● Task description
Pull from the data below each line where the word "flashlight" occurs, and copy it.

● Input material
============================================================
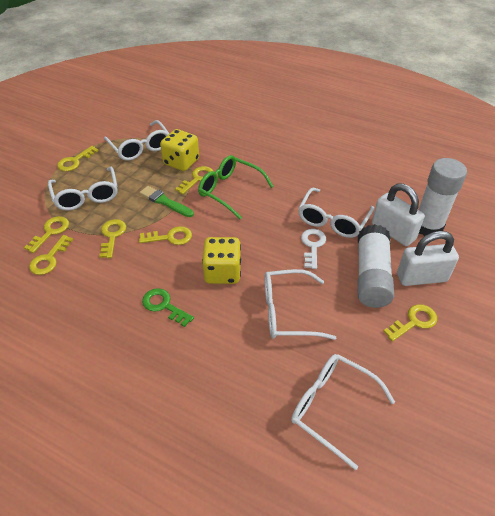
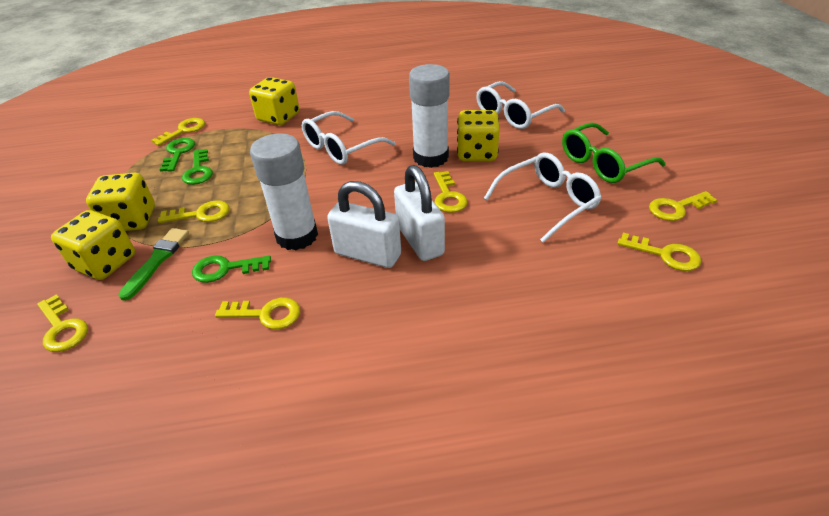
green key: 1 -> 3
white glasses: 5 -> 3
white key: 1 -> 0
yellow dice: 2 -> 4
============================================================
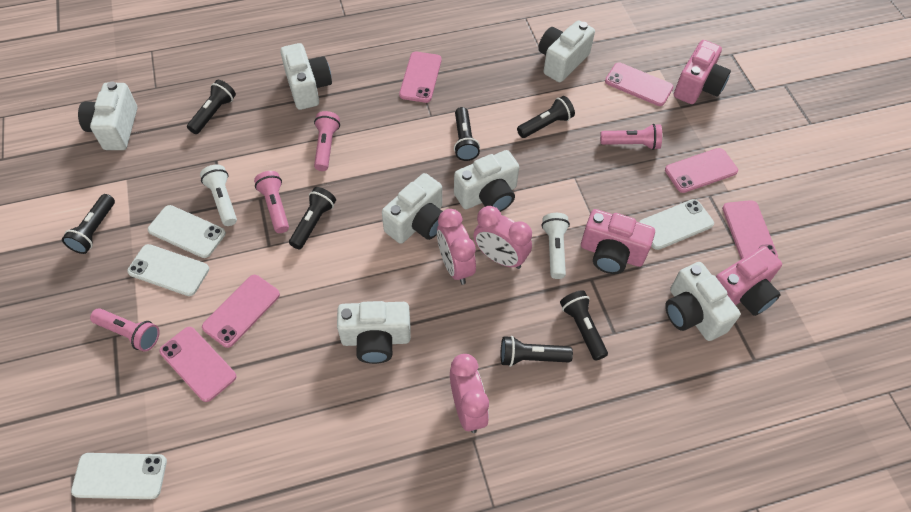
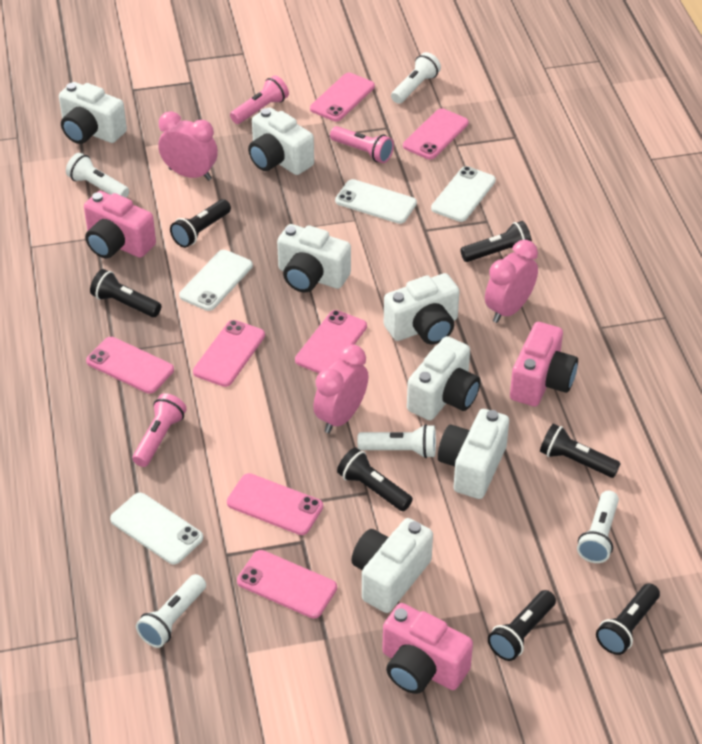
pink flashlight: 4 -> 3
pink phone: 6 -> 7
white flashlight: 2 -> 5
============================================================
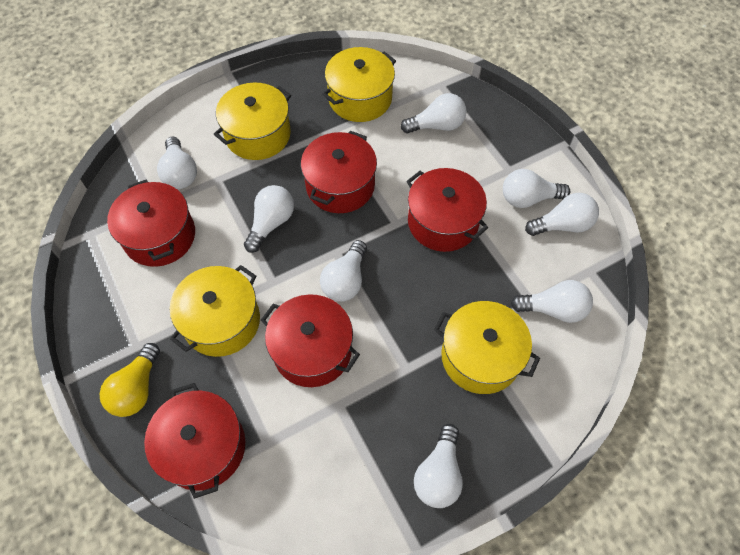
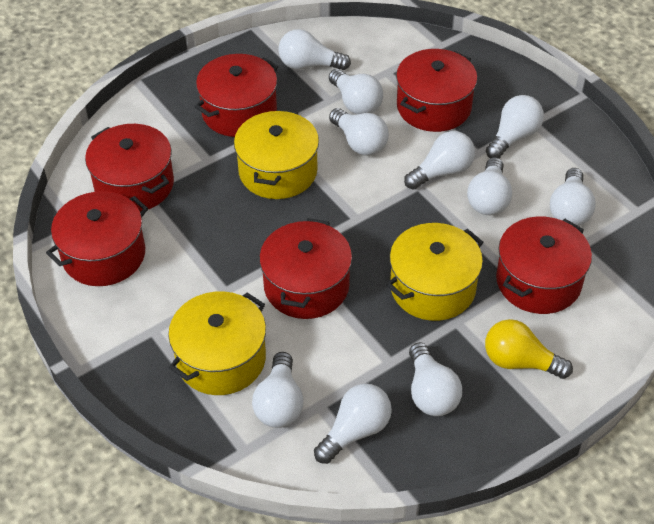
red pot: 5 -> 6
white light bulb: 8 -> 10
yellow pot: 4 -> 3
============================================================
● Written reply
pink flashlight: 4 -> 3
white flashlight: 2 -> 5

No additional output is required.